## Exercise prompt
Rewrite all of the entries below, replacing "white cotton dress" with "white linen dress" wherever it occurs and leaving every other word unchanged.
══════════════════════════════
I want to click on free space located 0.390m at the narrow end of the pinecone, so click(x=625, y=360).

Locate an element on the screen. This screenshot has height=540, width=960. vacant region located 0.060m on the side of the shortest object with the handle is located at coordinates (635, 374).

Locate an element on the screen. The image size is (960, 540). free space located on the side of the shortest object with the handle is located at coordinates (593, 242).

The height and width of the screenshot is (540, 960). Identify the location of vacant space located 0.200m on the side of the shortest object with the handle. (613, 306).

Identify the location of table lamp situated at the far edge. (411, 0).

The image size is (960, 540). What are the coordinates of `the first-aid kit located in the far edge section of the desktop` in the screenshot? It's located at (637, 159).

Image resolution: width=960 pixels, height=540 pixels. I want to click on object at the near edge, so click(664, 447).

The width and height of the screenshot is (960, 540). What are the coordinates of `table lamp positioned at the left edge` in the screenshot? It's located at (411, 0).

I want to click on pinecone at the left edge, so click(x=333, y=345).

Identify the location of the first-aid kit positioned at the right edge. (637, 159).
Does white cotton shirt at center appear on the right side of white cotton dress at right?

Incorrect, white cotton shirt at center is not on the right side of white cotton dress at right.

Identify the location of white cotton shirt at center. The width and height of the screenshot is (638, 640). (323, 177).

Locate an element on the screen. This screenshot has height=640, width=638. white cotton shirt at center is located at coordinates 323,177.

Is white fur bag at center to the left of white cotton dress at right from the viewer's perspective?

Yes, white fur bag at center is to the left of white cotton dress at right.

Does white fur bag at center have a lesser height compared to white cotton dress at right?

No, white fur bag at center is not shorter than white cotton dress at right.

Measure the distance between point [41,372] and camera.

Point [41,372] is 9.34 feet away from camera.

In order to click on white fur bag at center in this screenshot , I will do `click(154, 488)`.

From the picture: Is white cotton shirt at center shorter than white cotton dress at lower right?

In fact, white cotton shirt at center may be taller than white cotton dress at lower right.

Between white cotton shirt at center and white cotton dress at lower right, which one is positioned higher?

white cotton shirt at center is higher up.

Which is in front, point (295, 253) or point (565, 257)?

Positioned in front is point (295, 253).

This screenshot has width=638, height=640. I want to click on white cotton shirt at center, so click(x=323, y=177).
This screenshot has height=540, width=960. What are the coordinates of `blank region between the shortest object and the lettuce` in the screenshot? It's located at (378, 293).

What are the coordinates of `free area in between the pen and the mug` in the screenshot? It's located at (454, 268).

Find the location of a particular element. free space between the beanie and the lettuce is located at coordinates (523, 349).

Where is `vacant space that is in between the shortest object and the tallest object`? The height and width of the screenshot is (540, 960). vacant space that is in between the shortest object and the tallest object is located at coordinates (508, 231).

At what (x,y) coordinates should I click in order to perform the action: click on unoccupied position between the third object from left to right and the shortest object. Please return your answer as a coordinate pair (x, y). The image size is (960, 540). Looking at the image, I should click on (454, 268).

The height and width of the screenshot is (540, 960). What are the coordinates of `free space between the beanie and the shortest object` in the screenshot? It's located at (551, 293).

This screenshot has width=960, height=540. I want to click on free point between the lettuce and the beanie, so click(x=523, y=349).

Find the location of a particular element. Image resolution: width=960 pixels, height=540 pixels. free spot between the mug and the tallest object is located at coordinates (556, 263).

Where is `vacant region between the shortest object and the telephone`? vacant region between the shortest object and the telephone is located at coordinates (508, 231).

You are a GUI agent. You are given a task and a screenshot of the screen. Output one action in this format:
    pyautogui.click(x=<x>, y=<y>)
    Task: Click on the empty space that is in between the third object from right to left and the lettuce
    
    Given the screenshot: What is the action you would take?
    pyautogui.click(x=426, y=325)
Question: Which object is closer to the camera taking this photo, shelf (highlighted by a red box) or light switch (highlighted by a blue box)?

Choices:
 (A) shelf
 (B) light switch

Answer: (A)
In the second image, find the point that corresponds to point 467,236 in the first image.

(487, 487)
══════════════════════════════
## Task result
I want to click on free space located 0.390m at the narrow end of the pinecone, so click(x=625, y=360).

Locate an element on the screen. This screenshot has height=540, width=960. vacant region located 0.060m on the side of the shortest object with the handle is located at coordinates (635, 374).

Locate an element on the screen. The image size is (960, 540). free space located on the side of the shortest object with the handle is located at coordinates (593, 242).

The height and width of the screenshot is (540, 960). Identify the location of vacant space located 0.200m on the side of the shortest object with the handle. (613, 306).

Identify the location of table lamp situated at the far edge. (411, 0).

The image size is (960, 540). What are the coordinates of `the first-aid kit located in the far edge section of the desktop` in the screenshot? It's located at (637, 159).

Image resolution: width=960 pixels, height=540 pixels. I want to click on object at the near edge, so click(664, 447).

The width and height of the screenshot is (960, 540). What are the coordinates of `table lamp positioned at the left edge` in the screenshot? It's located at (411, 0).

I want to click on pinecone at the left edge, so click(x=333, y=345).

Identify the location of the first-aid kit positioned at the right edge. (637, 159).
Does white cotton shirt at center appear on the right side of white linen dress at right?

Incorrect, white cotton shirt at center is not on the right side of white linen dress at right.

Identify the location of white cotton shirt at center. The width and height of the screenshot is (638, 640). (323, 177).

Locate an element on the screen. This screenshot has height=640, width=638. white cotton shirt at center is located at coordinates 323,177.

Is white fur bag at center to the left of white linen dress at right from the viewer's perspective?

Yes, white fur bag at center is to the left of white linen dress at right.

Does white fur bag at center have a lesser height compared to white linen dress at right?

No, white fur bag at center is not shorter than white linen dress at right.

Measure the distance between point [41,372] and camera.

Point [41,372] is 9.34 feet away from camera.

In order to click on white fur bag at center in this screenshot , I will do `click(154, 488)`.

From the picture: Is white cotton shirt at center shorter than white linen dress at lower right?

In fact, white cotton shirt at center may be taller than white linen dress at lower right.

Between white cotton shirt at center and white linen dress at lower right, which one is positioned higher?

white cotton shirt at center is higher up.

Which is in front, point (295, 253) or point (565, 257)?

Positioned in front is point (295, 253).

This screenshot has width=638, height=640. I want to click on white cotton shirt at center, so click(x=323, y=177).
This screenshot has height=540, width=960. What are the coordinates of `blank region between the shortest object and the lettuce` in the screenshot? It's located at (378, 293).

What are the coordinates of `free area in between the pen and the mug` in the screenshot? It's located at (454, 268).

Find the location of a particular element. free space between the beanie and the lettuce is located at coordinates (523, 349).

Where is `vacant space that is in between the shortest object and the tallest object`? The height and width of the screenshot is (540, 960). vacant space that is in between the shortest object and the tallest object is located at coordinates (508, 231).

At what (x,y) coordinates should I click in order to perform the action: click on unoccupied position between the third object from left to right and the shortest object. Please return your answer as a coordinate pair (x, y). The image size is (960, 540). Looking at the image, I should click on (454, 268).

The height and width of the screenshot is (540, 960). What are the coordinates of `free space between the beanie and the shortest object` in the screenshot? It's located at (551, 293).

This screenshot has width=960, height=540. I want to click on free point between the lettuce and the beanie, so click(x=523, y=349).

Find the location of a particular element. Image resolution: width=960 pixels, height=540 pixels. free spot between the mug and the tallest object is located at coordinates (556, 263).

Where is `vacant region between the shortest object and the telephone`? vacant region between the shortest object and the telephone is located at coordinates (508, 231).

You are a GUI agent. You are given a task and a screenshot of the screen. Output one action in this format:
    pyautogui.click(x=<x>, y=<y>)
    Task: Click on the empty space that is in between the third object from right to left and the lettuce
    
    Given the screenshot: What is the action you would take?
    pyautogui.click(x=426, y=325)
Question: Which object is closer to the camera taking this photo, shelf (highlighted by a red box) or light switch (highlighted by a blue box)?

Choices:
 (A) shelf
 (B) light switch

Answer: (A)
In the second image, find the point that corresponds to point 467,236 in the first image.

(487, 487)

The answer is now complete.